--- EXERCISE GOAL ---
Update the data from the line containing "33 (592, 774)" through the end of the data by replacing "Roosters" with "Sharks", and leave everything else unchanged. Give back only those lines.

--- RECORD SET ---
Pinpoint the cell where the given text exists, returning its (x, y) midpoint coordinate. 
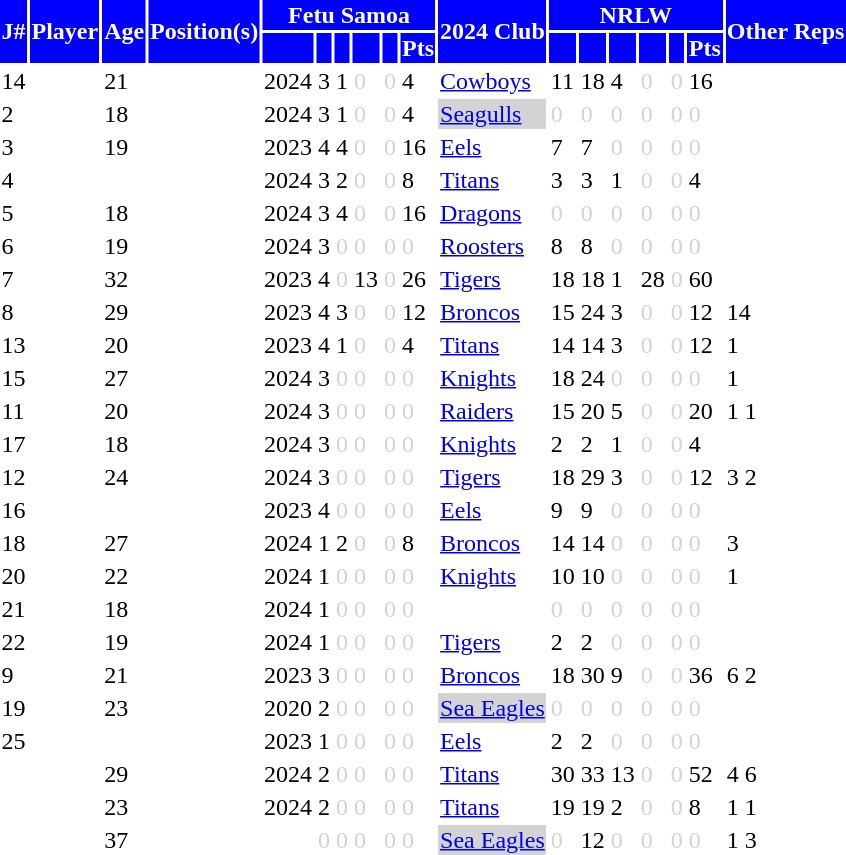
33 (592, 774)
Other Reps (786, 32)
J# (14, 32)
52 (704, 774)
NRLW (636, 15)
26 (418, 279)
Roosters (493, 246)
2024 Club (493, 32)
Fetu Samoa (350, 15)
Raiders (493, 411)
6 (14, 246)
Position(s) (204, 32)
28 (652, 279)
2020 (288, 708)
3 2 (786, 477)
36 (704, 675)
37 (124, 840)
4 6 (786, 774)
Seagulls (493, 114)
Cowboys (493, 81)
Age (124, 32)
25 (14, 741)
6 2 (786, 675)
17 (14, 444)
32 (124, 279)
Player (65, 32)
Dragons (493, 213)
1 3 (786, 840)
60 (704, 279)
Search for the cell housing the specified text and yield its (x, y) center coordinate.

--- THE REPLY ---
33 (592, 774)
Other Reps (786, 32)
J# (14, 32)
52 (704, 774)
NRLW (636, 15)
26 (418, 279)
Sharks (493, 246)
2024 Club (493, 32)
Fetu Samoa (350, 15)
Raiders (493, 411)
6 (14, 246)
Position(s) (204, 32)
28 (652, 279)
2020 (288, 708)
3 2 (786, 477)
36 (704, 675)
37 (124, 840)
4 6 (786, 774)
Seagulls (493, 114)
Cowboys (493, 81)
Age (124, 32)
25 (14, 741)
6 2 (786, 675)
17 (14, 444)
32 (124, 279)
Player (65, 32)
Dragons (493, 213)
1 3 (786, 840)
60 (704, 279)
Search for the cell housing the specified text and yield its (x, y) center coordinate.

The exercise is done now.